- Task to carry out
Identify all lines below that hold "none" and collect them.

[[ Records supplied open ]]

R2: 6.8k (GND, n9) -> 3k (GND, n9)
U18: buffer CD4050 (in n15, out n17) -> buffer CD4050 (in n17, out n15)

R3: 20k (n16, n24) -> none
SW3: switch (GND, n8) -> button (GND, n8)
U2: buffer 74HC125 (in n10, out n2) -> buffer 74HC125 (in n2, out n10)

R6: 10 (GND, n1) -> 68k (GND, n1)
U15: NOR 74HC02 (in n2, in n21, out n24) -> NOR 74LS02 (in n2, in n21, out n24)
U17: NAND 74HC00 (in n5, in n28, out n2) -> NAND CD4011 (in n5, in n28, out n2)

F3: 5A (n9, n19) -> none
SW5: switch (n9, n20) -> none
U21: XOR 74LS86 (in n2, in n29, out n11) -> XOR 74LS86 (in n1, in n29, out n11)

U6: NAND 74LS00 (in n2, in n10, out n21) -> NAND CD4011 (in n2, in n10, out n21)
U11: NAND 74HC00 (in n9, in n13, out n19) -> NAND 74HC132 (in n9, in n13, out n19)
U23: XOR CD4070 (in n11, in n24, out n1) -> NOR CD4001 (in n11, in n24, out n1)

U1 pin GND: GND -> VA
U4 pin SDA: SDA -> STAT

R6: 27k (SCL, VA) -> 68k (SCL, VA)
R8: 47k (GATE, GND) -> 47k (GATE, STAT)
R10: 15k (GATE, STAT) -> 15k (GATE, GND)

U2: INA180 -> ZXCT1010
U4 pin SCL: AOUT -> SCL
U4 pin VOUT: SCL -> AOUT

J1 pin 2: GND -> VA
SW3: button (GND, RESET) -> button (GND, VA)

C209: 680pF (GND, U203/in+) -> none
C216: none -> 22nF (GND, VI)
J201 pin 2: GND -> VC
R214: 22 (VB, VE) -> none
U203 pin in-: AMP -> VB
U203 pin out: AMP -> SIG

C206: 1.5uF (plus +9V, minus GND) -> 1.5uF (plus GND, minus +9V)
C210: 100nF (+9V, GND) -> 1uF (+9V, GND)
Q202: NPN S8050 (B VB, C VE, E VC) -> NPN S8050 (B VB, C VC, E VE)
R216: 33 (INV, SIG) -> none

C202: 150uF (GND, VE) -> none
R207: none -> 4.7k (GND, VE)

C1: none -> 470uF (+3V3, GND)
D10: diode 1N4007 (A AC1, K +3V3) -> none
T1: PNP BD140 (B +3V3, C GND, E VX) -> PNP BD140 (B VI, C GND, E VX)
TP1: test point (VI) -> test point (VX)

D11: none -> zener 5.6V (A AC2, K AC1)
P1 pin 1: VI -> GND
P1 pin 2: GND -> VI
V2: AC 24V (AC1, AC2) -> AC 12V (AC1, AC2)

[[ Records supplied closed ]]

- Response box
R3: 20k (n16, n24) -> none
F3: 5A (n9, n19) -> none
SW5: switch (n9, n20) -> none
C209: 680pF (GND, U203/in+) -> none
C216: none -> 22nF (GND, VI)
R214: 22 (VB, VE) -> none
R216: 33 (INV, SIG) -> none
C202: 150uF (GND, VE) -> none
R207: none -> 4.7k (GND, VE)
C1: none -> 470uF (+3V3, GND)
D10: diode 1N4007 (A AC1, K +3V3) -> none
D11: none -> zener 5.6V (A AC2, K AC1)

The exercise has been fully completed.